**Activity**:
Output only the lines below that start at the line containing "C2: 680uF (plus" and end at the line containing "R12: 680 (+9V, NET9) -> 680 (NET7, NET10)", with both ends kept.

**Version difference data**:
——————

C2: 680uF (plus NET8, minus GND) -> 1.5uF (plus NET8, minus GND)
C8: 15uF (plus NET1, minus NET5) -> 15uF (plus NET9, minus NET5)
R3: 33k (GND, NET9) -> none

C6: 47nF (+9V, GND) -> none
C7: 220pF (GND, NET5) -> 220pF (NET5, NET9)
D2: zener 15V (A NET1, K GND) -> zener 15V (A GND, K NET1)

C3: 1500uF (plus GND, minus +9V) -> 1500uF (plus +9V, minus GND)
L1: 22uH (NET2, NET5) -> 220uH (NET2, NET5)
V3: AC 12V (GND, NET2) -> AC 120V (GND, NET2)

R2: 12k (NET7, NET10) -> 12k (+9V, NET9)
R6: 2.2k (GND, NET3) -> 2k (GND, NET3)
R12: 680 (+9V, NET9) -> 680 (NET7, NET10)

——————

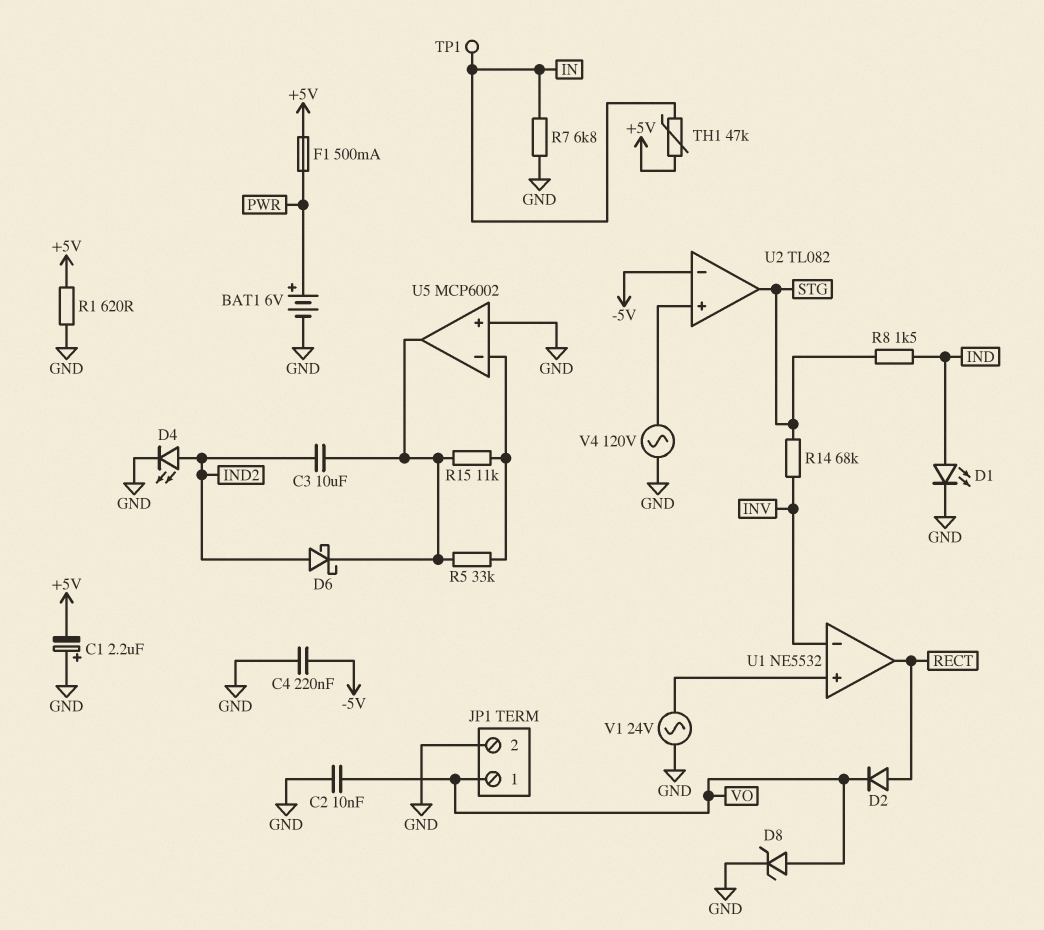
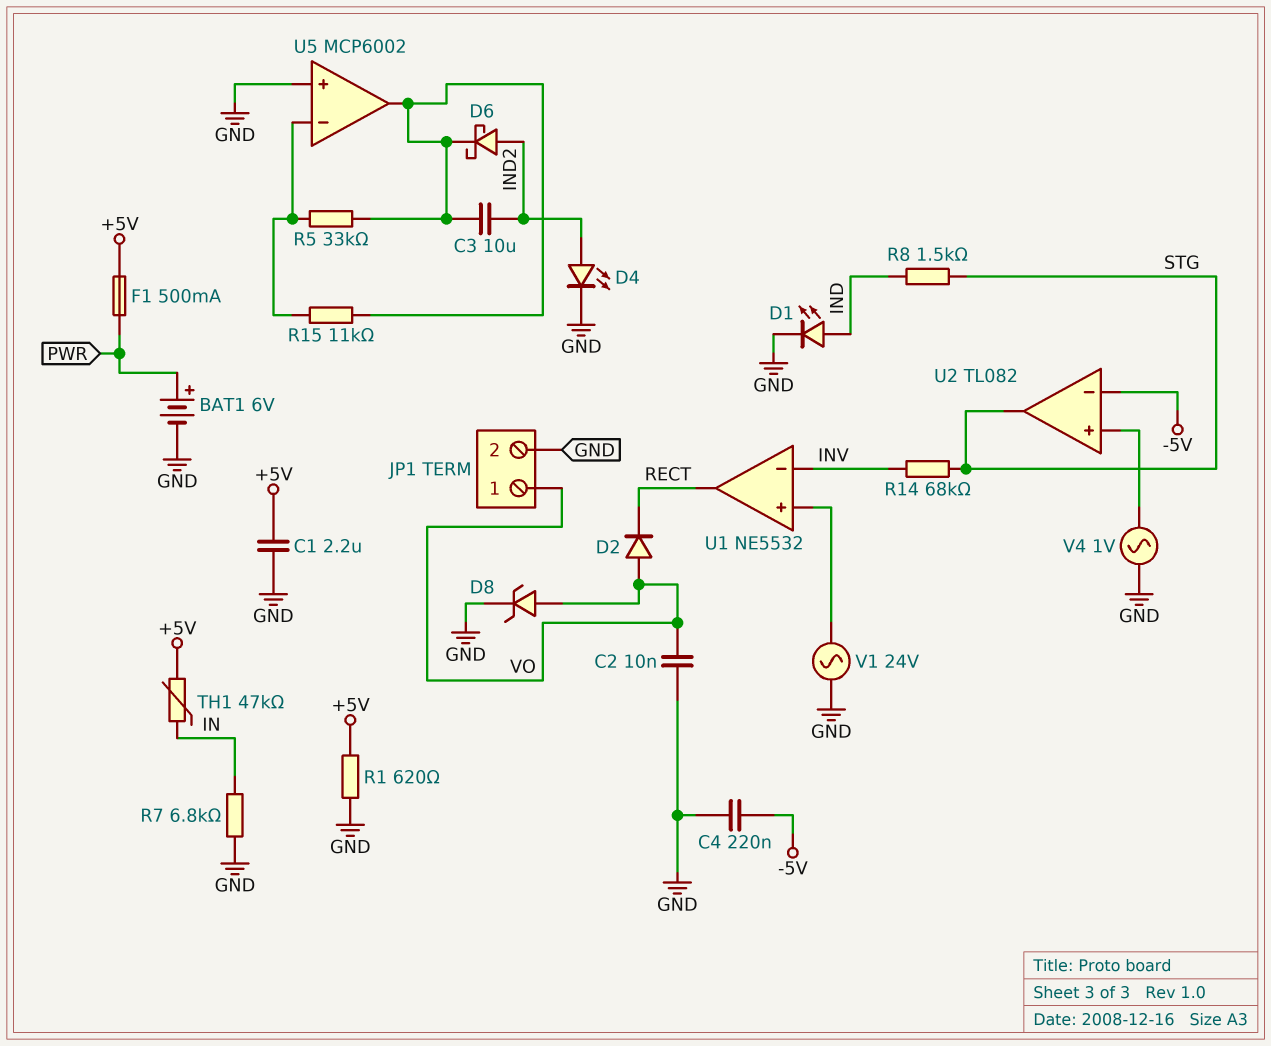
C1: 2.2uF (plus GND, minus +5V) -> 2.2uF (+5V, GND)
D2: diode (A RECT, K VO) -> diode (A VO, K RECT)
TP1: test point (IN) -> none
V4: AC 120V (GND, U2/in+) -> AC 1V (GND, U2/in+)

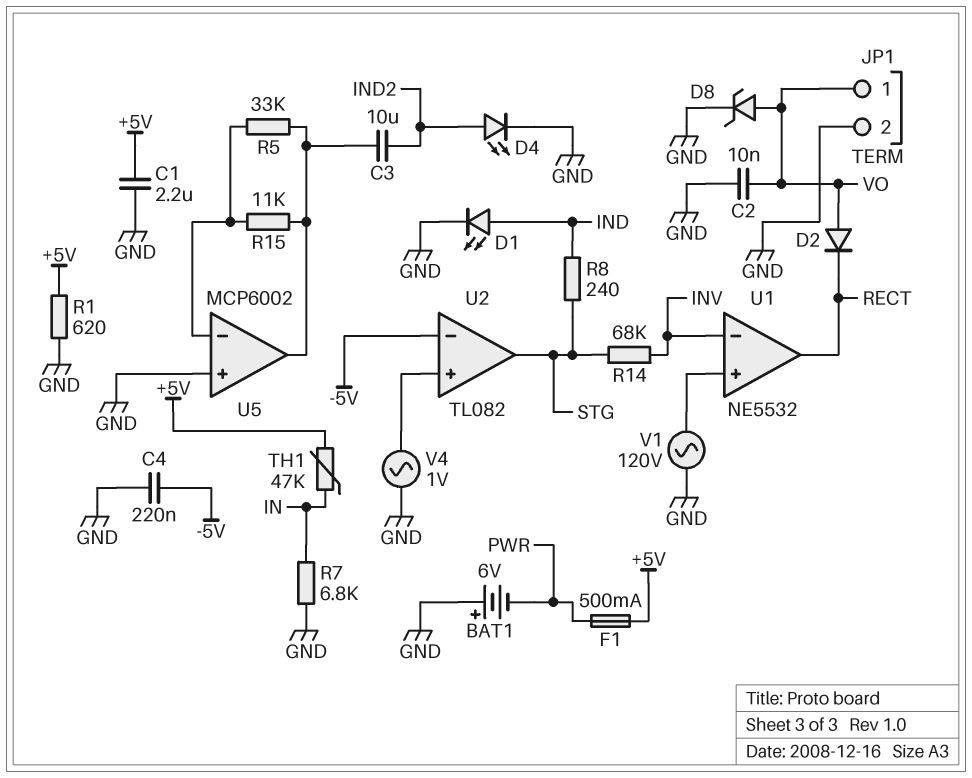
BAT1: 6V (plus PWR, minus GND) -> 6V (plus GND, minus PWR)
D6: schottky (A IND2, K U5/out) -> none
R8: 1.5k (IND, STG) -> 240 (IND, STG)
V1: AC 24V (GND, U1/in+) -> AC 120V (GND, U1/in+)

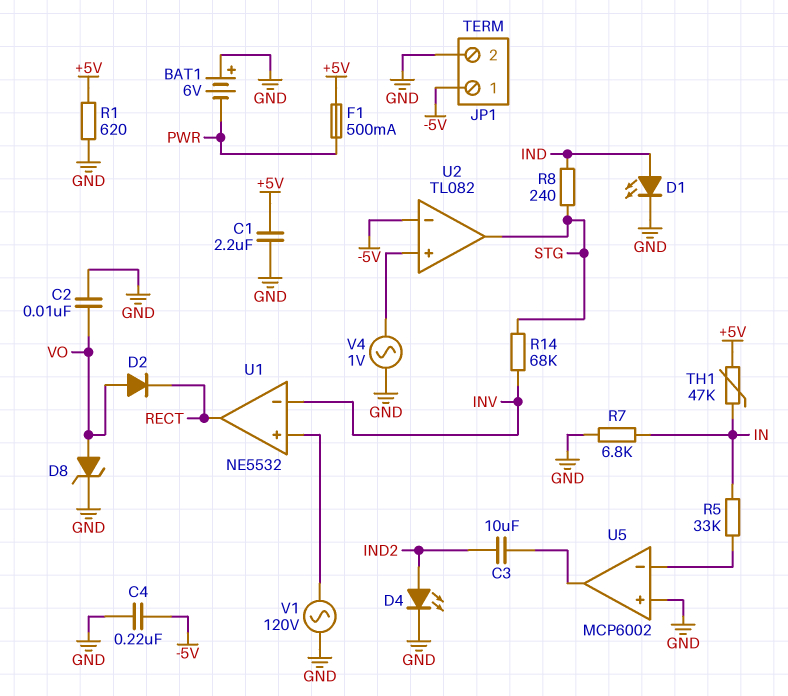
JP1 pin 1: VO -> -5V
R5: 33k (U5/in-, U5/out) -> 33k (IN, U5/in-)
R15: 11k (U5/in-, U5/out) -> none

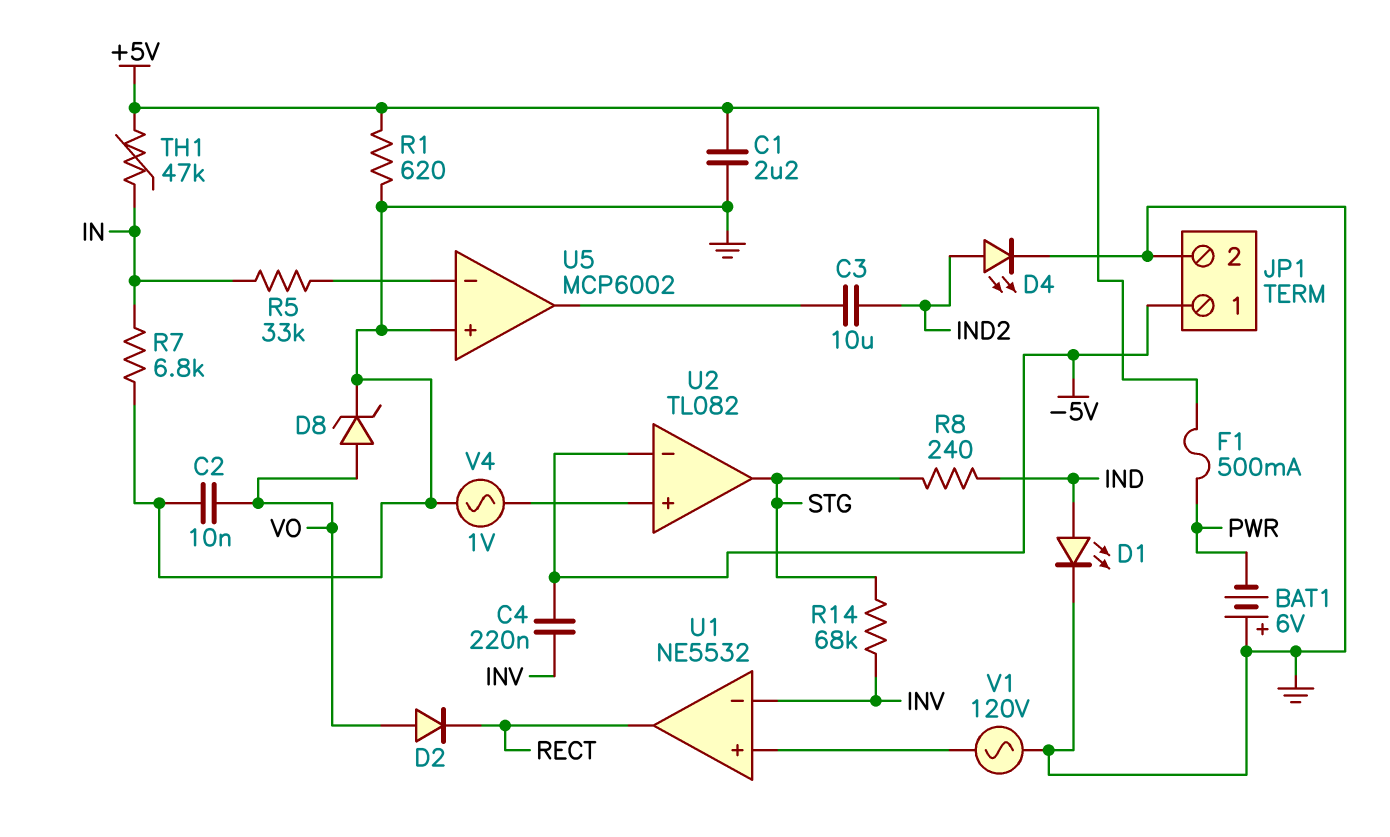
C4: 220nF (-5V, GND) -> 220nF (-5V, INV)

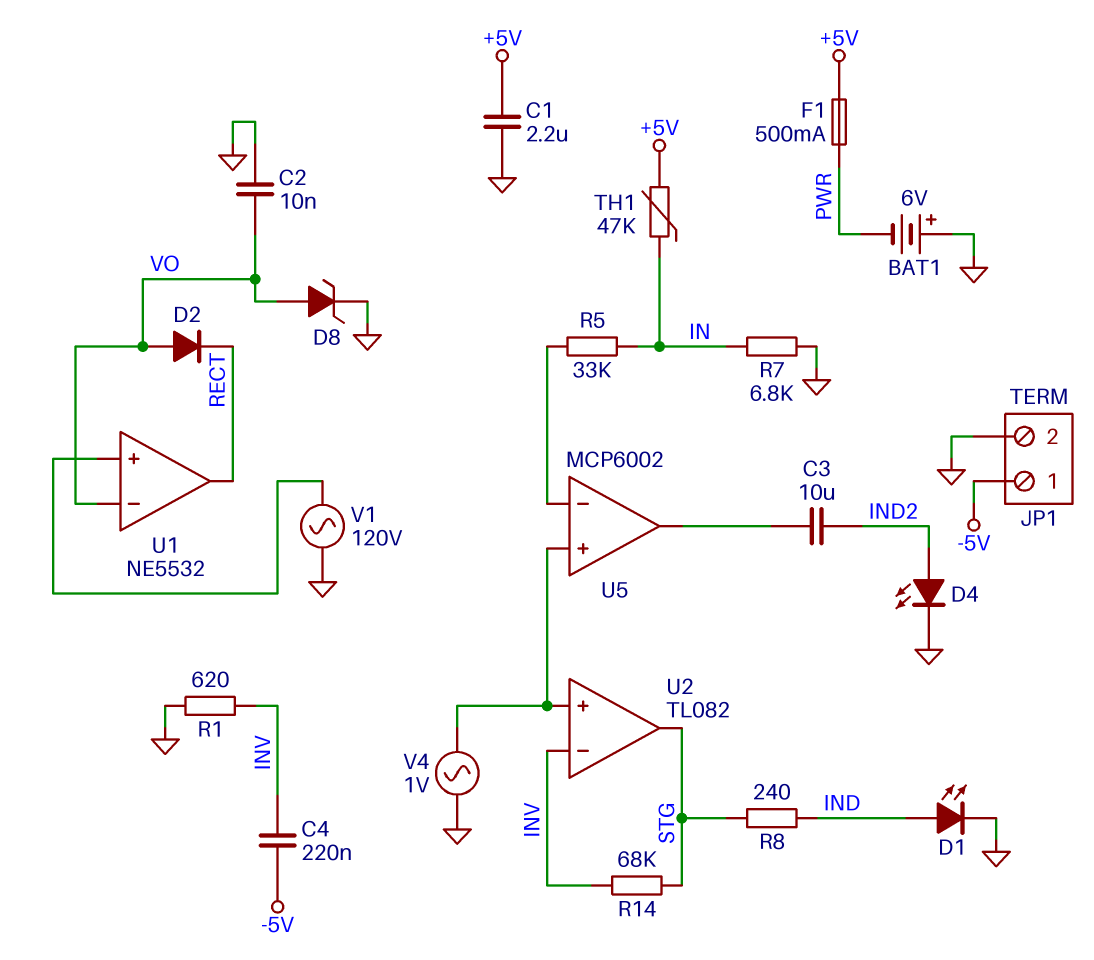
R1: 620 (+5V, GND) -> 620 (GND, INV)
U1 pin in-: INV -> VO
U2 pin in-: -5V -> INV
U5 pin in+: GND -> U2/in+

——————

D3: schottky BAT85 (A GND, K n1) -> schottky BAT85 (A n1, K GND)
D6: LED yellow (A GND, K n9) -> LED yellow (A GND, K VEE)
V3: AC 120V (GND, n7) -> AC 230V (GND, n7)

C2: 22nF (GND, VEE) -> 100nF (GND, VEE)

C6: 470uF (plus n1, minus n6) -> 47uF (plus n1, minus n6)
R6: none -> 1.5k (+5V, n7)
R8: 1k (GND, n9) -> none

——————

**Response to the task**:
C2: 680uF (plus NET8, minus GND) -> 1.5uF (plus NET8, minus GND)
C8: 15uF (plus NET1, minus NET5) -> 15uF (plus NET9, minus NET5)
R3: 33k (GND, NET9) -> none

C6: 47nF (+9V, GND) -> none
C7: 220pF (GND, NET5) -> 220pF (NET5, NET9)
D2: zener 15V (A NET1, K GND) -> zener 15V (A GND, K NET1)

C3: 1500uF (plus GND, minus +9V) -> 1500uF (plus +9V, minus GND)
L1: 22uH (NET2, NET5) -> 220uH (NET2, NET5)
V3: AC 12V (GND, NET2) -> AC 120V (GND, NET2)

R2: 12k (NET7, NET10) -> 12k (+9V, NET9)
R6: 2.2k (GND, NET3) -> 2k (GND, NET3)
R12: 680 (+9V, NET9) -> 680 (NET7, NET10)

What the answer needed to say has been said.